Supplied records ->
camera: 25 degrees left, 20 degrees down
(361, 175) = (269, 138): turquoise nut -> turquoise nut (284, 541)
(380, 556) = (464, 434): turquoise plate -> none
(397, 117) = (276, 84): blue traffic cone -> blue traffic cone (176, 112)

* * *

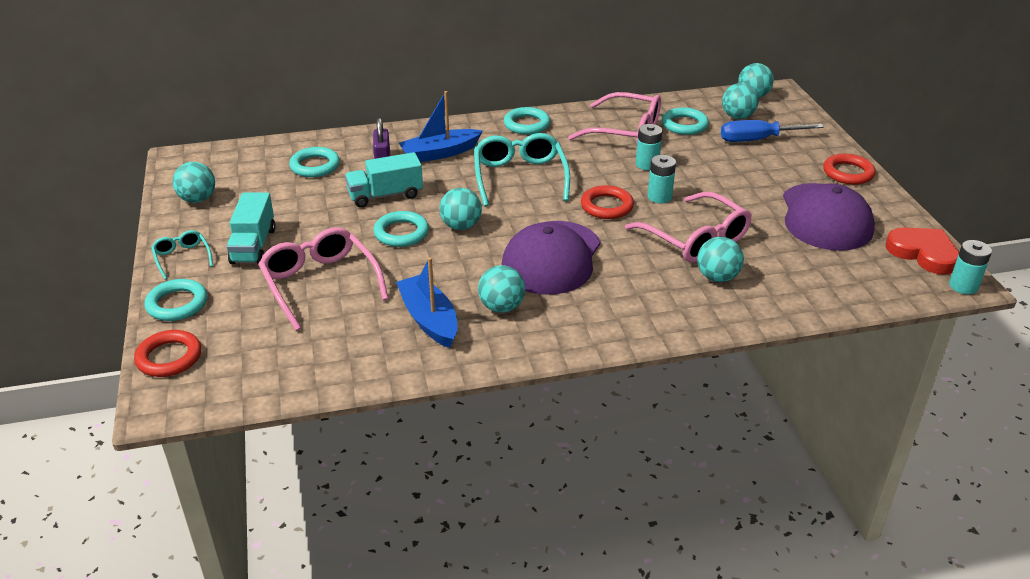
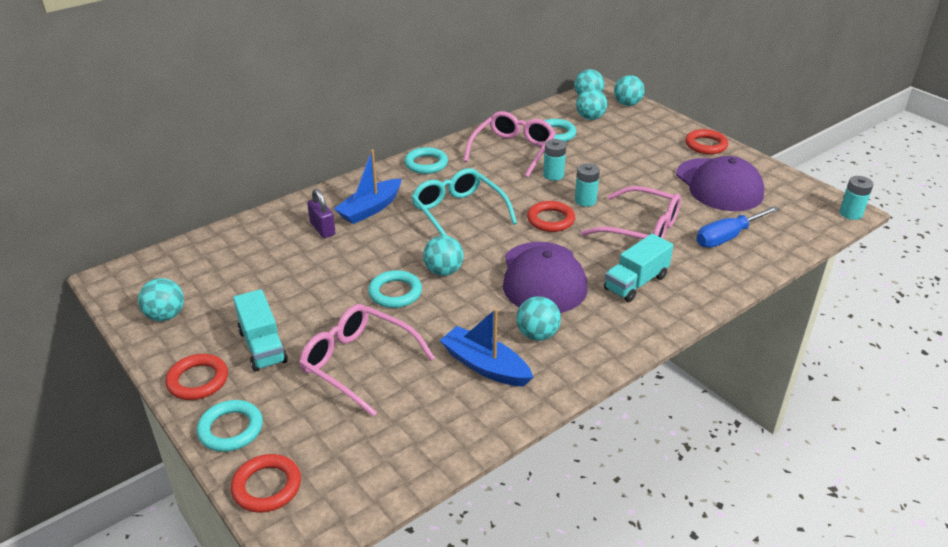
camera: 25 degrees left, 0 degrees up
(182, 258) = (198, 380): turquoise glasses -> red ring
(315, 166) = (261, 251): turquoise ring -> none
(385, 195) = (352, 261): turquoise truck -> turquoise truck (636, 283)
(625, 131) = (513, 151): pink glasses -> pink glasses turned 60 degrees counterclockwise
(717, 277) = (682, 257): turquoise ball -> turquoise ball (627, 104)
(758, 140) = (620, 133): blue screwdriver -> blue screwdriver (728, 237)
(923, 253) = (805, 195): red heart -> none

* * *

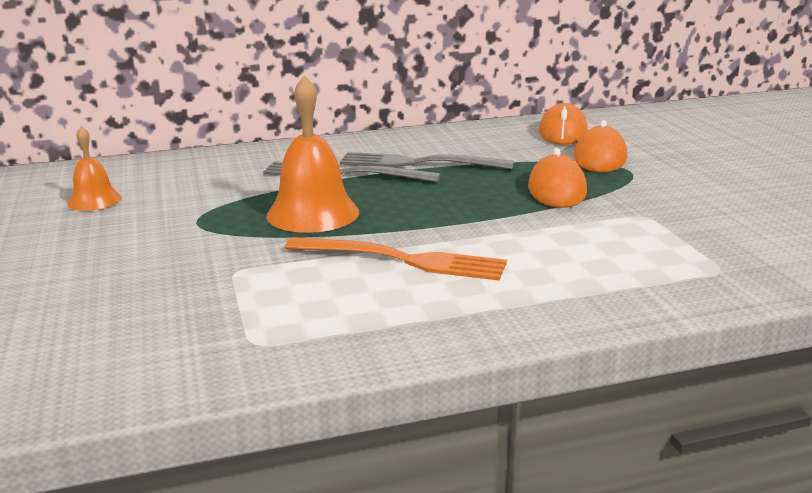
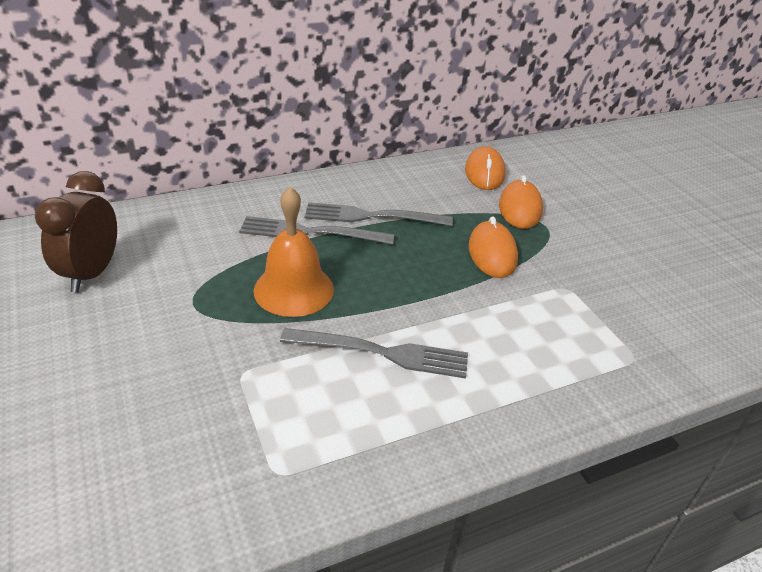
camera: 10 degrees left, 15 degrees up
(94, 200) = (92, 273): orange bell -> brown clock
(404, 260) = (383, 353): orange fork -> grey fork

Task item ->
Look above for the line with "camera: 25 degrees left, 20 degrees down" and the line with "(397, 117) = (276, 84): blue"; transcribe both and all lines in between, exactly, and nothing else.

Response ->
camera: 25 degrees left, 20 degrees down
(361, 175) = (269, 138): turquoise nut -> turquoise nut (284, 541)
(380, 556) = (464, 434): turquoise plate -> none
(397, 117) = (276, 84): blue traffic cone -> blue traffic cone (176, 112)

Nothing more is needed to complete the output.